Records
******

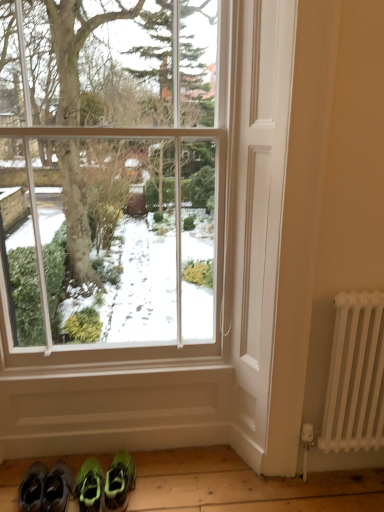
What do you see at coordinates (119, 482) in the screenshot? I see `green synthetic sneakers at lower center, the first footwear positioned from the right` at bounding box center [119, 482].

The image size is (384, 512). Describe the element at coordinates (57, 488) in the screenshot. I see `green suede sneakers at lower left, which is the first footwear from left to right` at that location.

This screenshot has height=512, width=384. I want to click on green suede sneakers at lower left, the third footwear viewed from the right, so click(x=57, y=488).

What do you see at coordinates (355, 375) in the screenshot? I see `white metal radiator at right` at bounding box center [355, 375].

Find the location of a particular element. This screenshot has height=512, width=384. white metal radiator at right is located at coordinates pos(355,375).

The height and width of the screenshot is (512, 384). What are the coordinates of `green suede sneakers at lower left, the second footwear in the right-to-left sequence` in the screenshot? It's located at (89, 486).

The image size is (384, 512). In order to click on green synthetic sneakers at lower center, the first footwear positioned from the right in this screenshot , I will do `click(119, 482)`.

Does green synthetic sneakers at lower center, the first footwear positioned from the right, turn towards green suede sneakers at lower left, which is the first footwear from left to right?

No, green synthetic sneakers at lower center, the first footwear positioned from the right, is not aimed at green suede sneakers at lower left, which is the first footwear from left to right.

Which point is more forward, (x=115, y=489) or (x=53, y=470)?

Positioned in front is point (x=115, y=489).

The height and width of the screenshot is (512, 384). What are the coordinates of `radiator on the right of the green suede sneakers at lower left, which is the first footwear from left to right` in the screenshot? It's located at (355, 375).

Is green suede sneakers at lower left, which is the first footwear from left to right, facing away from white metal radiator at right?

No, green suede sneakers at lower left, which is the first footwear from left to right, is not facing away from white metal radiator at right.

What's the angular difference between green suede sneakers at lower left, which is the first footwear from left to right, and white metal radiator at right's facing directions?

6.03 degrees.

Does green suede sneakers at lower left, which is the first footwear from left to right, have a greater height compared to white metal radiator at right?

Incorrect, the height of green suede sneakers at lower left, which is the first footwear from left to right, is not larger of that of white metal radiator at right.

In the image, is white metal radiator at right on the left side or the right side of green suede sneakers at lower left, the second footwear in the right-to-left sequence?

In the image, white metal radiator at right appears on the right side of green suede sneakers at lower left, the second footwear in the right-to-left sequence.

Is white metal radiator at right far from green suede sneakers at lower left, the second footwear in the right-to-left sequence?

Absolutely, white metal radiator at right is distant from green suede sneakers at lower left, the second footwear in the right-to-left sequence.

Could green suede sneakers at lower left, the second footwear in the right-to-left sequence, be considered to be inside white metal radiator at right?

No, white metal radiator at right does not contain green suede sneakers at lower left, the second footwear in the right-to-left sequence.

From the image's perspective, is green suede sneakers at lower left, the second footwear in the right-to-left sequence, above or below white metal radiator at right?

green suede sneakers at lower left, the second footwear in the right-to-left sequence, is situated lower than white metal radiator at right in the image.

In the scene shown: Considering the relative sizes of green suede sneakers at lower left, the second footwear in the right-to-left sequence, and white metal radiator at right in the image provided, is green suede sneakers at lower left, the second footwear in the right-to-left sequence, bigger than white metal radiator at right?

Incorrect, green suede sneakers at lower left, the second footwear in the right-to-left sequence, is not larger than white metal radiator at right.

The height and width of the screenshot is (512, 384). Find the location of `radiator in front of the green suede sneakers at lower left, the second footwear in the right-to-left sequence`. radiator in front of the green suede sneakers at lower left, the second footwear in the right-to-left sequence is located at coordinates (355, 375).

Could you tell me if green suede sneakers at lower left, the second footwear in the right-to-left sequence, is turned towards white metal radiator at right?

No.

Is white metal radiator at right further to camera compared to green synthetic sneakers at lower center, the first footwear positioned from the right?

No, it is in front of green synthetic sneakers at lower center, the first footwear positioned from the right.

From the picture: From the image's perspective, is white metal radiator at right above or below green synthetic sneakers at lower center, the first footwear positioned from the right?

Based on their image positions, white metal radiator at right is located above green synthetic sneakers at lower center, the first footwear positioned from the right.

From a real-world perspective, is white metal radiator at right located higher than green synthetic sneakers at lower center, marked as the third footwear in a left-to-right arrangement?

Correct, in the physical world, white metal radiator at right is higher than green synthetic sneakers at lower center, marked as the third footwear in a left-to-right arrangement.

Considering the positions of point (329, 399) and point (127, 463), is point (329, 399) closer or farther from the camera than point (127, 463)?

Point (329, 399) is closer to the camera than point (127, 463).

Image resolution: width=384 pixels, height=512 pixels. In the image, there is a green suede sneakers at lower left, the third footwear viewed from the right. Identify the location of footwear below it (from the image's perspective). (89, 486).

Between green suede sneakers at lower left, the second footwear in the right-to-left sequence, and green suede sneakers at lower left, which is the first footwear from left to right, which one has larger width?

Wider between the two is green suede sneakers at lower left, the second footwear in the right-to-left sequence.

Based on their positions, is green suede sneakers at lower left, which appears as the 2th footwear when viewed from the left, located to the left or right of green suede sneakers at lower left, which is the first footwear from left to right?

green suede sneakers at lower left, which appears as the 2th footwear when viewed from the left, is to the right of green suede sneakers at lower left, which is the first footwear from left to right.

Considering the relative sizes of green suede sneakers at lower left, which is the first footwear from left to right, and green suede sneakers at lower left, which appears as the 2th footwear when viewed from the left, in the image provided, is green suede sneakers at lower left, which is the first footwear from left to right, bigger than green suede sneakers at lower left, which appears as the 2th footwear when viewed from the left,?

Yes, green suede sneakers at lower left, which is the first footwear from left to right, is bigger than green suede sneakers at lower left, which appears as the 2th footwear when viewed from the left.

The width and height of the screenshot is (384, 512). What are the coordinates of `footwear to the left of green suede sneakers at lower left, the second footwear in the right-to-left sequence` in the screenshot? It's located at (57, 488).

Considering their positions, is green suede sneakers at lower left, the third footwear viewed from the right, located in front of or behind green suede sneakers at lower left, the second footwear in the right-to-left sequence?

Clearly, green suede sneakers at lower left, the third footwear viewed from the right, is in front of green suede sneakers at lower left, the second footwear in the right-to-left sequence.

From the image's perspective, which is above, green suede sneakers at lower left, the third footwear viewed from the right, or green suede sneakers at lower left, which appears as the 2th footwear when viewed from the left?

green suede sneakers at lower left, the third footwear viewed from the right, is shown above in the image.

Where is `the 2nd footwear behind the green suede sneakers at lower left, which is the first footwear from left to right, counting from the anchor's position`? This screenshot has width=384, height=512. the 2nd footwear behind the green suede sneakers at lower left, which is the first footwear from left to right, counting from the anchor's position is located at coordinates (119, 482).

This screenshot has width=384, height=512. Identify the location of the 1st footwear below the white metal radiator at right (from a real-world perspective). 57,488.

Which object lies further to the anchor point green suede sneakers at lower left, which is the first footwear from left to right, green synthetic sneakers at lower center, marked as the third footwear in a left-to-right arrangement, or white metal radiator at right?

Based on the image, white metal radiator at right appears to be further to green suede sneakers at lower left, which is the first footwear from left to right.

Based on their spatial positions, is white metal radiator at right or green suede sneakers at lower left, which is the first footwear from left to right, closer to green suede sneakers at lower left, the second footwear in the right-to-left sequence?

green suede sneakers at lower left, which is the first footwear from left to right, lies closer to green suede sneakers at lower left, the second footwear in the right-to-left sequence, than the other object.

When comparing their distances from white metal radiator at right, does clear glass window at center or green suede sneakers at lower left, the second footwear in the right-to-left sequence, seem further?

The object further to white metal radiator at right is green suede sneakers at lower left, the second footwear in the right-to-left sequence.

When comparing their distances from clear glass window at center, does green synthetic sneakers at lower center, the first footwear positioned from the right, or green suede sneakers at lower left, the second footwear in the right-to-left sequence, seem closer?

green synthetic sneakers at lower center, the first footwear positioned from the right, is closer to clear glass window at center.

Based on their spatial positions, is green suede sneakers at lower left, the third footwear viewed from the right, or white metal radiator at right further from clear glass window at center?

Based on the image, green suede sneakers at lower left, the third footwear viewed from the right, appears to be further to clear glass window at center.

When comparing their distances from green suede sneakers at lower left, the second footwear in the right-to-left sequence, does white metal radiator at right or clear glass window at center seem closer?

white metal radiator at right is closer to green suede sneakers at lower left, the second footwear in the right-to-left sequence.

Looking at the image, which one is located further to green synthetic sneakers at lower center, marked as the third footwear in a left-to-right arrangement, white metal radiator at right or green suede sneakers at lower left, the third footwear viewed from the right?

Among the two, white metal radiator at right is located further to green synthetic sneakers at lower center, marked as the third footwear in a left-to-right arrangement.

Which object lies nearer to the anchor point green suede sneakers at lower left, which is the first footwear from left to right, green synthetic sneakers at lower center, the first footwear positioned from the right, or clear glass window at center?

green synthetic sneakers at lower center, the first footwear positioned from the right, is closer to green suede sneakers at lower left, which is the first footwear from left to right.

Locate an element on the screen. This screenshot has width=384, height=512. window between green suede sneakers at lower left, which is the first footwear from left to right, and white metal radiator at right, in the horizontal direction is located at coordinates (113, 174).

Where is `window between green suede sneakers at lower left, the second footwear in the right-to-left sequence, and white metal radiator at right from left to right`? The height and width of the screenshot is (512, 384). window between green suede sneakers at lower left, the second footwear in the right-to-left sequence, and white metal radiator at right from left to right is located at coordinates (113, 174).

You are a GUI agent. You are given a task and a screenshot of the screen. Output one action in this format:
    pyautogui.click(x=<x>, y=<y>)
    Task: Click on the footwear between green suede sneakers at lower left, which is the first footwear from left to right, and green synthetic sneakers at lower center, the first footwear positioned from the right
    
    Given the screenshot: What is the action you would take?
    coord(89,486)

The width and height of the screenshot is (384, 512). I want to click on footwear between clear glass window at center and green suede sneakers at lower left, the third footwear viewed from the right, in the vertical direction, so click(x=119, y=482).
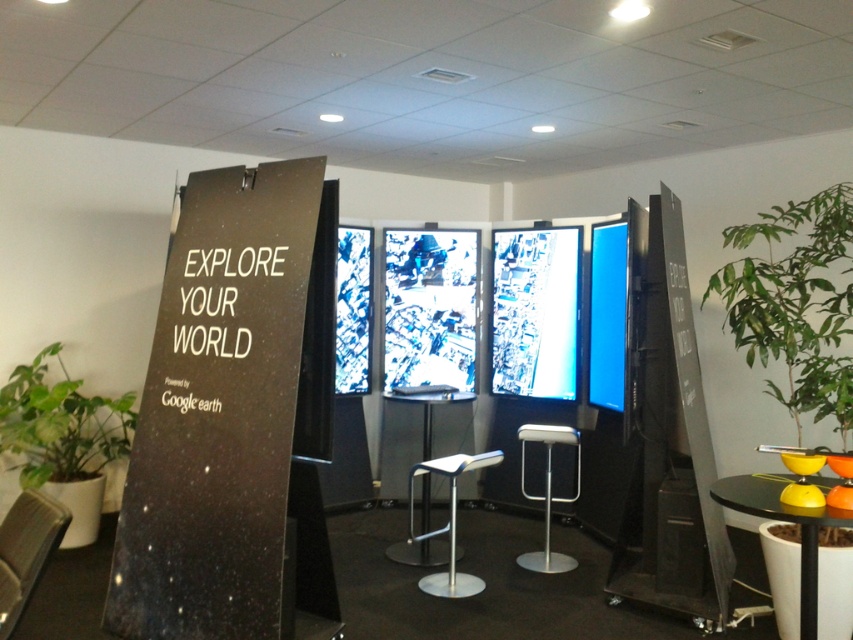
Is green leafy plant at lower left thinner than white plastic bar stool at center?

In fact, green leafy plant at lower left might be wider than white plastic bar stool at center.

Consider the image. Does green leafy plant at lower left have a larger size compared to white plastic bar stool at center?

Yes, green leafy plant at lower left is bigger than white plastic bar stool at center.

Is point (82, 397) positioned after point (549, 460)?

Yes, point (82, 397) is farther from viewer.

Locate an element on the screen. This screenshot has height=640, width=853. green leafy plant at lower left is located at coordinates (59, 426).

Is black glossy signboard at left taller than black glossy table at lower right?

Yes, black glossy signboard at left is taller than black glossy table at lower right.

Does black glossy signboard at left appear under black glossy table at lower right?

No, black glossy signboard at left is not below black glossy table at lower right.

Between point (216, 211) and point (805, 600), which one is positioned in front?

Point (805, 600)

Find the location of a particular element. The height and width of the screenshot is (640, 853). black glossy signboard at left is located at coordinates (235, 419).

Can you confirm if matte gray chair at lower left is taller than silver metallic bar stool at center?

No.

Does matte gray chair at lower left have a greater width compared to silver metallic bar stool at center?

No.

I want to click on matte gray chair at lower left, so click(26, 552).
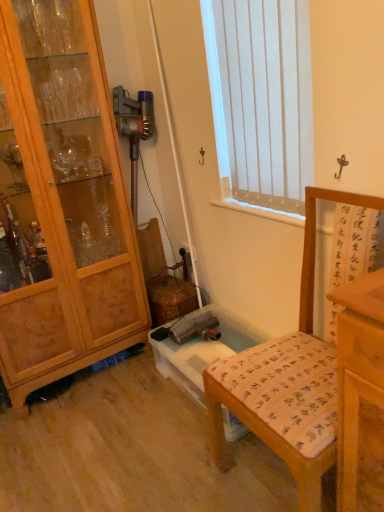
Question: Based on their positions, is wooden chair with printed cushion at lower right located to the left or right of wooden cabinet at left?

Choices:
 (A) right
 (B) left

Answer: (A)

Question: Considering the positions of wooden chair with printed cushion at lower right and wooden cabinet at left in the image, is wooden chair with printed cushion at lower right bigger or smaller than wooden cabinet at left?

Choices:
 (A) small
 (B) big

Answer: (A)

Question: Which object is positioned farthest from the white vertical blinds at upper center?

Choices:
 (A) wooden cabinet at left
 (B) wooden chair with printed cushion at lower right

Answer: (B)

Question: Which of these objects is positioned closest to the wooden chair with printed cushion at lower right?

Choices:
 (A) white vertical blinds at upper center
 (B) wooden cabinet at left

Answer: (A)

******

What to do
Copy the lines above exactly as they appear, from the line containing "Answer: (B)" through the end of the material.

Task output
Answer: (B)

Question: Which of these objects is positioned closest to the wooden chair with printed cushion at lower right?

Choices:
 (A) white vertical blinds at upper center
 (B) wooden cabinet at left

Answer: (A)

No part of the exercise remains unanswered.